[Data for review]
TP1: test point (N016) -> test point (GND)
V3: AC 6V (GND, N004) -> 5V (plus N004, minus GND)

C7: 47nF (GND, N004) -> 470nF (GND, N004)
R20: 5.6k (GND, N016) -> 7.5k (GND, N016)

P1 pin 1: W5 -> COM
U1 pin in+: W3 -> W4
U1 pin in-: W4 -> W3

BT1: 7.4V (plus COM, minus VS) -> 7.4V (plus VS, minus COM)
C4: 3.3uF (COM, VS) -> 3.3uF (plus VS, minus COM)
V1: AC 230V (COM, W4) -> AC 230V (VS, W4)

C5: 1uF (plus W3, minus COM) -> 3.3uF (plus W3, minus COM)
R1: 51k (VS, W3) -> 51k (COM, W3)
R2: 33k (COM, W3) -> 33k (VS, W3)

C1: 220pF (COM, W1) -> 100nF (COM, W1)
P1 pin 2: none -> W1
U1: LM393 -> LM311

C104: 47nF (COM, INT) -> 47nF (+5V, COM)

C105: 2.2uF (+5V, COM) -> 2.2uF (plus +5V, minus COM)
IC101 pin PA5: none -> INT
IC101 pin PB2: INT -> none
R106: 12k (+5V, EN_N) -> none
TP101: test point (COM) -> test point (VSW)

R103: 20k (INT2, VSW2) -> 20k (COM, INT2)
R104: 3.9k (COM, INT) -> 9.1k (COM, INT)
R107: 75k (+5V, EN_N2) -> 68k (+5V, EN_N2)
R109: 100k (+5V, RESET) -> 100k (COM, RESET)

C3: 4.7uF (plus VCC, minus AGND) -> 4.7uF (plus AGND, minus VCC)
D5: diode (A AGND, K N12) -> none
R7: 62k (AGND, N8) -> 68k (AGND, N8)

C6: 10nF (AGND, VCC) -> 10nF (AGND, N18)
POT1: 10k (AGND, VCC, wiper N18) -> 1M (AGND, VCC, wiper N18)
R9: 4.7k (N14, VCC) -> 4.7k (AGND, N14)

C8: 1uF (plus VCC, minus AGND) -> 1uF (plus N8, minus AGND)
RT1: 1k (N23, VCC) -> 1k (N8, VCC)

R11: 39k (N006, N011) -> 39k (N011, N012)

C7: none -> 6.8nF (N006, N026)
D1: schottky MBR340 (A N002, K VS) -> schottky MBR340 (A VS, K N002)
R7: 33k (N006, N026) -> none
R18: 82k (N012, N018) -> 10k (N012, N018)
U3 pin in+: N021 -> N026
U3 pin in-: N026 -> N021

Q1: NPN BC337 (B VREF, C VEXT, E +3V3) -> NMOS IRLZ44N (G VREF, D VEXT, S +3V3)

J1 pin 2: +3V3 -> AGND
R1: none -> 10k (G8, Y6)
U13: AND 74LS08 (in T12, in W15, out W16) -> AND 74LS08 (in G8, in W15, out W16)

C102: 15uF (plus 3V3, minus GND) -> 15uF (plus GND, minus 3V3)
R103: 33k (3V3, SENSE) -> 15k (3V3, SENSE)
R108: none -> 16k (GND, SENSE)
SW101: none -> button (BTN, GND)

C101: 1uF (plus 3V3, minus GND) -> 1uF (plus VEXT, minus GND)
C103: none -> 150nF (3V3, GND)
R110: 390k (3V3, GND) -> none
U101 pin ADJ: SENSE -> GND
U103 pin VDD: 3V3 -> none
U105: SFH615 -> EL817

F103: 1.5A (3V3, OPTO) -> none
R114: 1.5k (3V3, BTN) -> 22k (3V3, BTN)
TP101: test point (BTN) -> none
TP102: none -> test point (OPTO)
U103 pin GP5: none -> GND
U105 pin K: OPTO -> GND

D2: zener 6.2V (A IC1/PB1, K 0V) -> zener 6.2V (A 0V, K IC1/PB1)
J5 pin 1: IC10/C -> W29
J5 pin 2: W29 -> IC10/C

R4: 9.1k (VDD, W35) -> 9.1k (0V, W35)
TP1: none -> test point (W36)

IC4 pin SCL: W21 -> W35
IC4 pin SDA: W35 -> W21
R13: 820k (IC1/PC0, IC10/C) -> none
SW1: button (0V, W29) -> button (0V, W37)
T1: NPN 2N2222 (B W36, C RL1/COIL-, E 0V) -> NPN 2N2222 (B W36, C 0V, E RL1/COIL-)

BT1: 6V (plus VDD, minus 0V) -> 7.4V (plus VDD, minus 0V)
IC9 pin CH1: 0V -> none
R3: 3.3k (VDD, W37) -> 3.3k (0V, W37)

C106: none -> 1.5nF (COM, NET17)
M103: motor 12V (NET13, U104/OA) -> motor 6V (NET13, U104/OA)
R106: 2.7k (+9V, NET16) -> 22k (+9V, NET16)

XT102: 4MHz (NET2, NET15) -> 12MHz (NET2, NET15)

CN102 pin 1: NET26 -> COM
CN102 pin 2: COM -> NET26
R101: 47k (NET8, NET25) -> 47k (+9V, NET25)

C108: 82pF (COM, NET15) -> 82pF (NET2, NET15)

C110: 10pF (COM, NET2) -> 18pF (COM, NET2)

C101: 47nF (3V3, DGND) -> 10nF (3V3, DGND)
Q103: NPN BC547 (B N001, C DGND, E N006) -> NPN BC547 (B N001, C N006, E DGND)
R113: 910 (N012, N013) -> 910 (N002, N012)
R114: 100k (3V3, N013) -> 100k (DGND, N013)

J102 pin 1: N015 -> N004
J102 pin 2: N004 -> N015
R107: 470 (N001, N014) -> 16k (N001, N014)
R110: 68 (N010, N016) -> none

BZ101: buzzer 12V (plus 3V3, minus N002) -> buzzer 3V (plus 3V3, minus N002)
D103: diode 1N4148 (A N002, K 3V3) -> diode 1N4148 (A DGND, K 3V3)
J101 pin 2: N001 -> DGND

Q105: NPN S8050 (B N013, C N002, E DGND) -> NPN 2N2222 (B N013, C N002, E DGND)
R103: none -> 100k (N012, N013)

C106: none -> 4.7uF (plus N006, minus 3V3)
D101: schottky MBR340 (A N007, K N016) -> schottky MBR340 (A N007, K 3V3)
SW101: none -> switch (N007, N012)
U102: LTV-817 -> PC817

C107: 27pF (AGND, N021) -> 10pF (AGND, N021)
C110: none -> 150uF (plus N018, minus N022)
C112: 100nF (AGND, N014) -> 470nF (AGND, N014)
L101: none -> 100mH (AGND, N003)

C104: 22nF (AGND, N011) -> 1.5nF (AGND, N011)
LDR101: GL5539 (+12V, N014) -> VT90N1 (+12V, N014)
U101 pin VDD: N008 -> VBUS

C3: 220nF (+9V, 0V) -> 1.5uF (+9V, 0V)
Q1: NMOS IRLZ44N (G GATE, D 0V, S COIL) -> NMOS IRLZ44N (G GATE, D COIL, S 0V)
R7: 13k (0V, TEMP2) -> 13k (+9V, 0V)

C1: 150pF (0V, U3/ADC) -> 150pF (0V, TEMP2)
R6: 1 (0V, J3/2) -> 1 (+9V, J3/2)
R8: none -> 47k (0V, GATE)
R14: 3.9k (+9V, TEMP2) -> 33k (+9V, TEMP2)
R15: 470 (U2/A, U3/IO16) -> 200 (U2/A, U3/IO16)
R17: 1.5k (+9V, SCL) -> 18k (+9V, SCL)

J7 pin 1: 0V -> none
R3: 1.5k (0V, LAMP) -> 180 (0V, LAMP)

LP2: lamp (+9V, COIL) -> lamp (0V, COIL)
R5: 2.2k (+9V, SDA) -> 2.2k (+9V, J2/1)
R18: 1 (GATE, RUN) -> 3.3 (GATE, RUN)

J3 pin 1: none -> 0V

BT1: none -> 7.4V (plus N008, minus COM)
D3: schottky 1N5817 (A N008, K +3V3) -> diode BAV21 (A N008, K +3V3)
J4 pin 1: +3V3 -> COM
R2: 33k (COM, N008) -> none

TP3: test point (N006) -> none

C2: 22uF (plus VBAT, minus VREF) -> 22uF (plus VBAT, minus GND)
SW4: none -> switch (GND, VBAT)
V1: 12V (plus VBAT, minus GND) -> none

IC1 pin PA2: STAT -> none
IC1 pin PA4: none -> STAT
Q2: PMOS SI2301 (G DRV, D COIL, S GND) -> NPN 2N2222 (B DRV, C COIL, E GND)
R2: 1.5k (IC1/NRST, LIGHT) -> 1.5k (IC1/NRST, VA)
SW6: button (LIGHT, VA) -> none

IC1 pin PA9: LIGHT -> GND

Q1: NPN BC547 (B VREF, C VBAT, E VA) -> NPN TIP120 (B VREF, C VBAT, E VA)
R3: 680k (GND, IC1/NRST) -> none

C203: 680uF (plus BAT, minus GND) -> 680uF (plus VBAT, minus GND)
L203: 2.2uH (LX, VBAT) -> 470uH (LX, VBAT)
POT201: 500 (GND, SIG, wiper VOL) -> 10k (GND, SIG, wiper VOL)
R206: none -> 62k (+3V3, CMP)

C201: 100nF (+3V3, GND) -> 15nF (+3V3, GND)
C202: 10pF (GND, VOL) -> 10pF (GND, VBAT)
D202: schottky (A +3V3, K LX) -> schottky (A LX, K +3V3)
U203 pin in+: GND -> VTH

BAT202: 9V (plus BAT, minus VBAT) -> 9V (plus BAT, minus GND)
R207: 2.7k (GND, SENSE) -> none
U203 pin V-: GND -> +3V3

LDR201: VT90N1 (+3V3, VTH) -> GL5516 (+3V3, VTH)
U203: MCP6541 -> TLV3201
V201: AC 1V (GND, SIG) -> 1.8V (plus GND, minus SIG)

[Exercise objective] Only the lines from the one containing "SW4: none -> switch (GND, VBAT)" through the end of the material should be reproduced, exactly, with both ends included.

[Exercise result]
SW4: none -> switch (GND, VBAT)
V1: 12V (plus VBAT, minus GND) -> none

IC1 pin PA2: STAT -> none
IC1 pin PA4: none -> STAT
Q2: PMOS SI2301 (G DRV, D COIL, S GND) -> NPN 2N2222 (B DRV, C COIL, E GND)
R2: 1.5k (IC1/NRST, LIGHT) -> 1.5k (IC1/NRST, VA)
SW6: button (LIGHT, VA) -> none

IC1 pin PA9: LIGHT -> GND

Q1: NPN BC547 (B VREF, C VBAT, E VA) -> NPN TIP120 (B VREF, C VBAT, E VA)
R3: 680k (GND, IC1/NRST) -> none

C203: 680uF (plus BAT, minus GND) -> 680uF (plus VBAT, minus GND)
L203: 2.2uH (LX, VBAT) -> 470uH (LX, VBAT)
POT201: 500 (GND, SIG, wiper VOL) -> 10k (GND, SIG, wiper VOL)
R206: none -> 62k (+3V3, CMP)

C201: 100nF (+3V3, GND) -> 15nF (+3V3, GND)
C202: 10pF (GND, VOL) -> 10pF (GND, VBAT)
D202: schottky (A +3V3, K LX) -> schottky (A LX, K +3V3)
U203 pin in+: GND -> VTH

BAT202: 9V (plus BAT, minus VBAT) -> 9V (plus BAT, minus GND)
R207: 2.7k (GND, SENSE) -> none
U203 pin V-: GND -> +3V3

LDR201: VT90N1 (+3V3, VTH) -> GL5516 (+3V3, VTH)
U203: MCP6541 -> TLV3201
V201: AC 1V (GND, SIG) -> 1.8V (plus GND, minus SIG)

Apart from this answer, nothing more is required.